• **RECORD EXTRACTS**:
--- START ---
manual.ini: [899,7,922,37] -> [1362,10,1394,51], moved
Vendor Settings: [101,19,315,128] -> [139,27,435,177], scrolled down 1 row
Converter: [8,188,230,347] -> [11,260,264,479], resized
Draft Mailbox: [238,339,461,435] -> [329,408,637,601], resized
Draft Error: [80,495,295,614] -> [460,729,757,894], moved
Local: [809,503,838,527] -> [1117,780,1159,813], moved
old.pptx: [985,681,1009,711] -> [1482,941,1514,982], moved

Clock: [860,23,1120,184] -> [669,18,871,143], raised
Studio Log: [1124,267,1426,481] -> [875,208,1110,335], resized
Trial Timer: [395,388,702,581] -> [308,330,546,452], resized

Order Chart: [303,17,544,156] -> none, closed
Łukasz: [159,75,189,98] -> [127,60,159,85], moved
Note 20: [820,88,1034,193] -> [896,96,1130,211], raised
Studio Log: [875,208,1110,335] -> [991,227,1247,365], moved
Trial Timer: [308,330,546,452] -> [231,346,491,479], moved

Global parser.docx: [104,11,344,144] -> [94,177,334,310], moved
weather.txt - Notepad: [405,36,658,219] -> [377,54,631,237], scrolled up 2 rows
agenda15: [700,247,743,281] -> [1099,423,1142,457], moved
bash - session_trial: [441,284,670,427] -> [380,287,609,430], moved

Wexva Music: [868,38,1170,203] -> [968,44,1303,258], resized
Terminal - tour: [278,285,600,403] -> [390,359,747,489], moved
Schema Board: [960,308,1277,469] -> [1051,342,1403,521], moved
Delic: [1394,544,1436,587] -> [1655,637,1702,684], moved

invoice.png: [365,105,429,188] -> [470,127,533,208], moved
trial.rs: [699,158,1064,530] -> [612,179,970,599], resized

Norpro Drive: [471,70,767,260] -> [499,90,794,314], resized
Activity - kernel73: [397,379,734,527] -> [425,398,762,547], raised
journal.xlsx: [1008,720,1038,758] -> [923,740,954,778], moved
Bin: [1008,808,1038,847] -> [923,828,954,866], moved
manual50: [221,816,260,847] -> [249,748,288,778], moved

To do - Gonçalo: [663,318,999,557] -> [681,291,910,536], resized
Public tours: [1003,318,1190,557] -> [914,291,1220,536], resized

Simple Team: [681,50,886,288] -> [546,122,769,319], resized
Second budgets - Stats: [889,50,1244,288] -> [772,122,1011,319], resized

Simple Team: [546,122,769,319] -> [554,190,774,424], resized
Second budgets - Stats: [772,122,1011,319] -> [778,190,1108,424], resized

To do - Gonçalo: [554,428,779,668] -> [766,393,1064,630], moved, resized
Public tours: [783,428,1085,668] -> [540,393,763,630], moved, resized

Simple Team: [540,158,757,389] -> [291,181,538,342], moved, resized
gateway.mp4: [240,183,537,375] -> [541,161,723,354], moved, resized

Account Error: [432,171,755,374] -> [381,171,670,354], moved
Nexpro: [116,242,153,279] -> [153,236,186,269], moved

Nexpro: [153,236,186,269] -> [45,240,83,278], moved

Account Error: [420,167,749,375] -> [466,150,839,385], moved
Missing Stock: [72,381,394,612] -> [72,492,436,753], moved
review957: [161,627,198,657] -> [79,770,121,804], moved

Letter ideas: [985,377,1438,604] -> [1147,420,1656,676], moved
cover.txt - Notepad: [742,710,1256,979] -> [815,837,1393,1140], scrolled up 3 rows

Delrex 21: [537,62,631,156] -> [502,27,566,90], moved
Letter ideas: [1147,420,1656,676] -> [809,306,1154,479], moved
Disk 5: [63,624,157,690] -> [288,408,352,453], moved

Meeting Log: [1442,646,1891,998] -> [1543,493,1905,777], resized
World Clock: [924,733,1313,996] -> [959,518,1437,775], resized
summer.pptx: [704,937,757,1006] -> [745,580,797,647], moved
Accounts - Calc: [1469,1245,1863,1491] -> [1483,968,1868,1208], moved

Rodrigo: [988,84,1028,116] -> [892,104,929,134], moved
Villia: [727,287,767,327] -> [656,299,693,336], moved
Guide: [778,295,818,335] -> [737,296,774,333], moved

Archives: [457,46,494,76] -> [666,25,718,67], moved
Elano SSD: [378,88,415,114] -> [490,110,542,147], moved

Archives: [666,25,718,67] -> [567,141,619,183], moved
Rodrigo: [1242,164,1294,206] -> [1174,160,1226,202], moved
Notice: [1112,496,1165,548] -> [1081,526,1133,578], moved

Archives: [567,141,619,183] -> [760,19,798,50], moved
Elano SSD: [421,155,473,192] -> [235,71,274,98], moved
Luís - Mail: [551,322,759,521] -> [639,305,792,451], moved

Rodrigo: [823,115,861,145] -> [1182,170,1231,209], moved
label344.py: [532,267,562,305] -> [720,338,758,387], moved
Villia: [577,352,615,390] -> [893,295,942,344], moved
--- END ---
• **YOUR TASK**:
Every line of the listing must be transcribed exactly.

• **RESPONSE AREA**:
manual.ini: [899,7,922,37] -> [1362,10,1394,51], moved
Vendor Settings: [101,19,315,128] -> [139,27,435,177], scrolled down 1 row
Converter: [8,188,230,347] -> [11,260,264,479], resized
Draft Mailbox: [238,339,461,435] -> [329,408,637,601], resized
Draft Error: [80,495,295,614] -> [460,729,757,894], moved
Local: [809,503,838,527] -> [1117,780,1159,813], moved
old.pptx: [985,681,1009,711] -> [1482,941,1514,982], moved

Clock: [860,23,1120,184] -> [669,18,871,143], raised
Studio Log: [1124,267,1426,481] -> [875,208,1110,335], resized
Trial Timer: [395,388,702,581] -> [308,330,546,452], resized

Order Chart: [303,17,544,156] -> none, closed
Łukasz: [159,75,189,98] -> [127,60,159,85], moved
Note 20: [820,88,1034,193] -> [896,96,1130,211], raised
Studio Log: [875,208,1110,335] -> [991,227,1247,365], moved
Trial Timer: [308,330,546,452] -> [231,346,491,479], moved

Global parser.docx: [104,11,344,144] -> [94,177,334,310], moved
weather.txt - Notepad: [405,36,658,219] -> [377,54,631,237], scrolled up 2 rows
agenda15: [700,247,743,281] -> [1099,423,1142,457], moved
bash - session_trial: [441,284,670,427] -> [380,287,609,430], moved

Wexva Music: [868,38,1170,203] -> [968,44,1303,258], resized
Terminal - tour: [278,285,600,403] -> [390,359,747,489], moved
Schema Board: [960,308,1277,469] -> [1051,342,1403,521], moved
Delic: [1394,544,1436,587] -> [1655,637,1702,684], moved

invoice.png: [365,105,429,188] -> [470,127,533,208], moved
trial.rs: [699,158,1064,530] -> [612,179,970,599], resized

Norpro Drive: [471,70,767,260] -> [499,90,794,314], resized
Activity - kernel73: [397,379,734,527] -> [425,398,762,547], raised
journal.xlsx: [1008,720,1038,758] -> [923,740,954,778], moved
Bin: [1008,808,1038,847] -> [923,828,954,866], moved
manual50: [221,816,260,847] -> [249,748,288,778], moved

To do - Gonçalo: [663,318,999,557] -> [681,291,910,536], resized
Public tours: [1003,318,1190,557] -> [914,291,1220,536], resized

Simple Team: [681,50,886,288] -> [546,122,769,319], resized
Second budgets - Stats: [889,50,1244,288] -> [772,122,1011,319], resized

Simple Team: [546,122,769,319] -> [554,190,774,424], resized
Second budgets - Stats: [772,122,1011,319] -> [778,190,1108,424], resized

To do - Gonçalo: [554,428,779,668] -> [766,393,1064,630], moved, resized
Public tours: [783,428,1085,668] -> [540,393,763,630], moved, resized

Simple Team: [540,158,757,389] -> [291,181,538,342], moved, resized
gateway.mp4: [240,183,537,375] -> [541,161,723,354], moved, resized

Account Error: [432,171,755,374] -> [381,171,670,354], moved
Nexpro: [116,242,153,279] -> [153,236,186,269], moved

Nexpro: [153,236,186,269] -> [45,240,83,278], moved

Account Error: [420,167,749,375] -> [466,150,839,385], moved
Missing Stock: [72,381,394,612] -> [72,492,436,753], moved
review957: [161,627,198,657] -> [79,770,121,804], moved

Letter ideas: [985,377,1438,604] -> [1147,420,1656,676], moved
cover.txt - Notepad: [742,710,1256,979] -> [815,837,1393,1140], scrolled up 3 rows

Delrex 21: [537,62,631,156] -> [502,27,566,90], moved
Letter ideas: [1147,420,1656,676] -> [809,306,1154,479], moved
Disk 5: [63,624,157,690] -> [288,408,352,453], moved

Meeting Log: [1442,646,1891,998] -> [1543,493,1905,777], resized
World Clock: [924,733,1313,996] -> [959,518,1437,775], resized
summer.pptx: [704,937,757,1006] -> [745,580,797,647], moved
Accounts - Calc: [1469,1245,1863,1491] -> [1483,968,1868,1208], moved

Rodrigo: [988,84,1028,116] -> [892,104,929,134], moved
Villia: [727,287,767,327] -> [656,299,693,336], moved
Guide: [778,295,818,335] -> [737,296,774,333], moved

Archives: [457,46,494,76] -> [666,25,718,67], moved
Elano SSD: [378,88,415,114] -> [490,110,542,147], moved

Archives: [666,25,718,67] -> [567,141,619,183], moved
Rodrigo: [1242,164,1294,206] -> [1174,160,1226,202], moved
Notice: [1112,496,1165,548] -> [1081,526,1133,578], moved

Archives: [567,141,619,183] -> [760,19,798,50], moved
Elano SSD: [421,155,473,192] -> [235,71,274,98], moved
Luís - Mail: [551,322,759,521] -> [639,305,792,451], moved

Rodrigo: [823,115,861,145] -> [1182,170,1231,209], moved
label344.py: [532,267,562,305] -> [720,338,758,387], moved
Villia: [577,352,615,390] -> [893,295,942,344], moved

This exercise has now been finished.